══ Data below

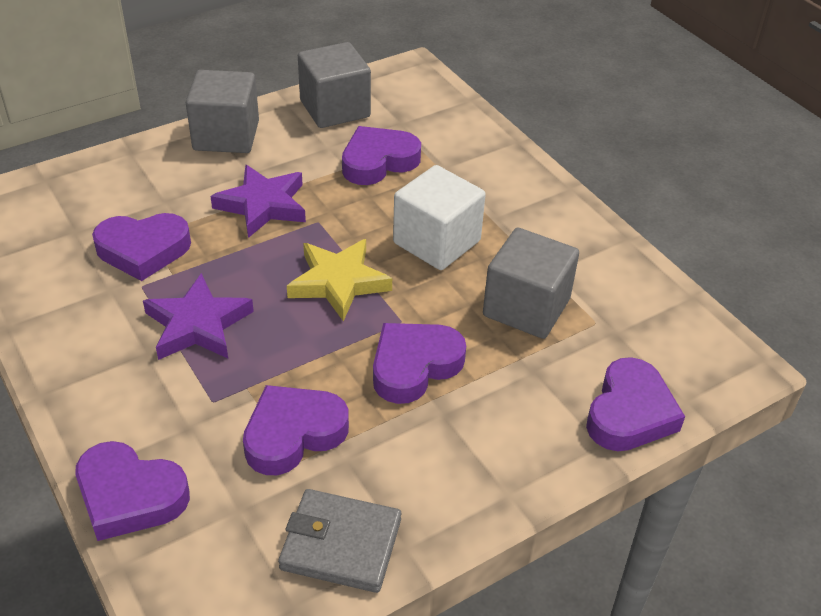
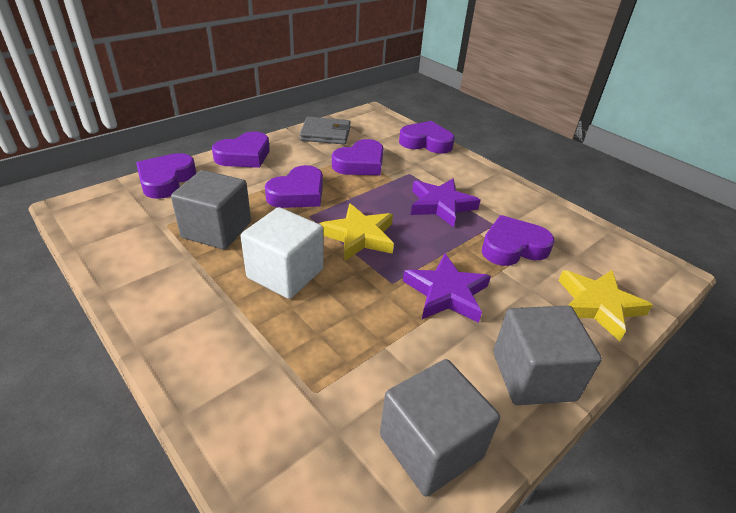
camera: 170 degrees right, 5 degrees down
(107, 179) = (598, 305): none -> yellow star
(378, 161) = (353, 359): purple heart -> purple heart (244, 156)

════

• What you will do:
Please give back the material above exactly as written, pictures omitted.

• Solved problem:
camera: 170 degrees right, 5 degrees down
(107, 179) = (598, 305): none -> yellow star
(378, 161) = (353, 359): purple heart -> purple heart (244, 156)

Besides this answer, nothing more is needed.